WORK TASK: Your task is to filter the data below down to the lines holding "degrees".

INPUT MATERIAL:

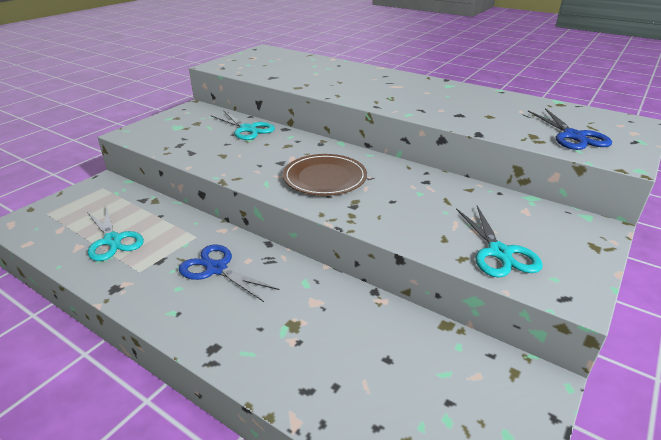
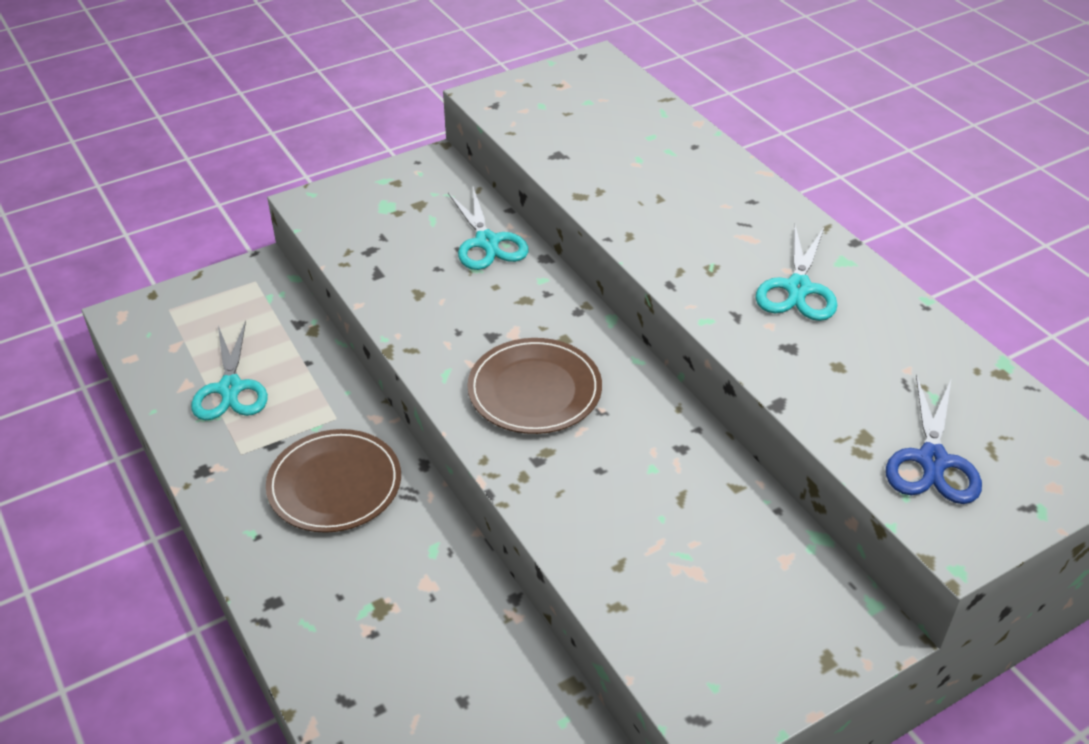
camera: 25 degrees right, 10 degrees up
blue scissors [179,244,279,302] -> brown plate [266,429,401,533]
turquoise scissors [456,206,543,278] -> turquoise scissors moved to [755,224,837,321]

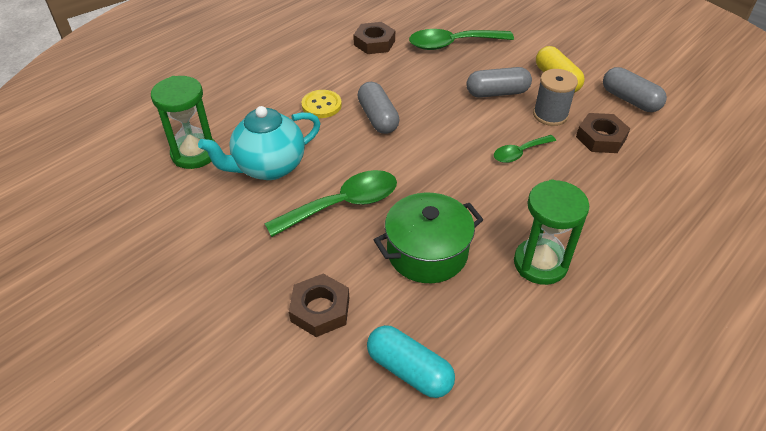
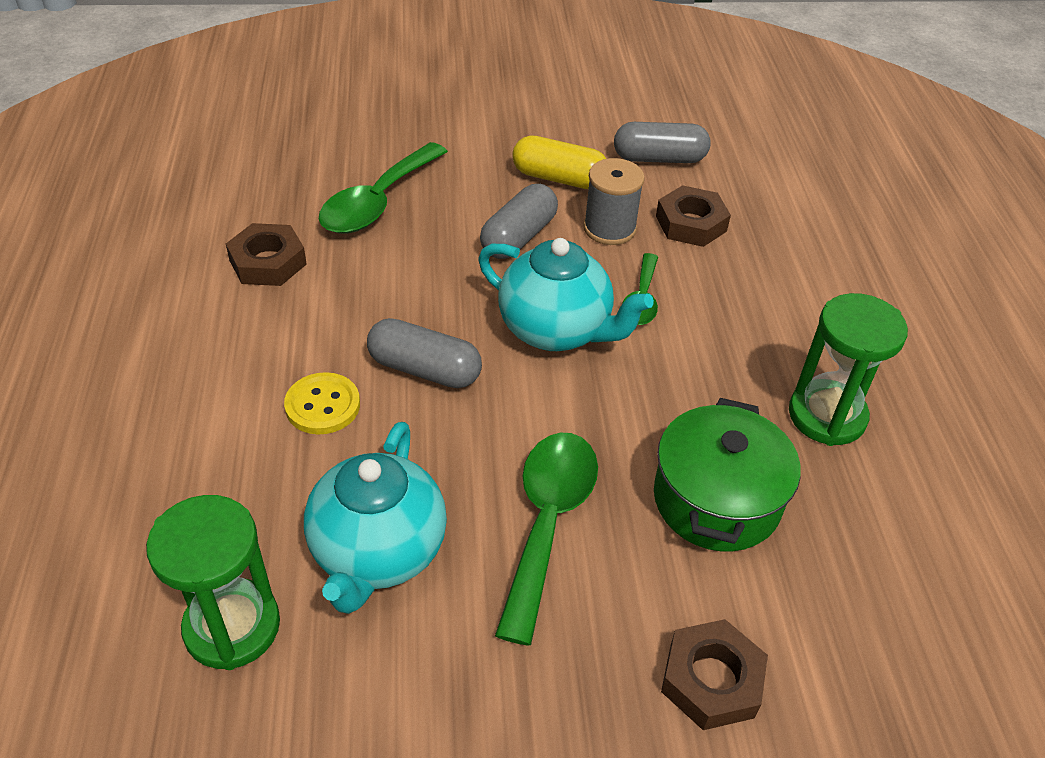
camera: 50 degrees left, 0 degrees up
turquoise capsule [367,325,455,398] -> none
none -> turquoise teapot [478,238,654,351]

ANSWER TO THIS TASK:
camera: 25 degrees right, 10 degrees up
camera: 50 degrees left, 0 degrees up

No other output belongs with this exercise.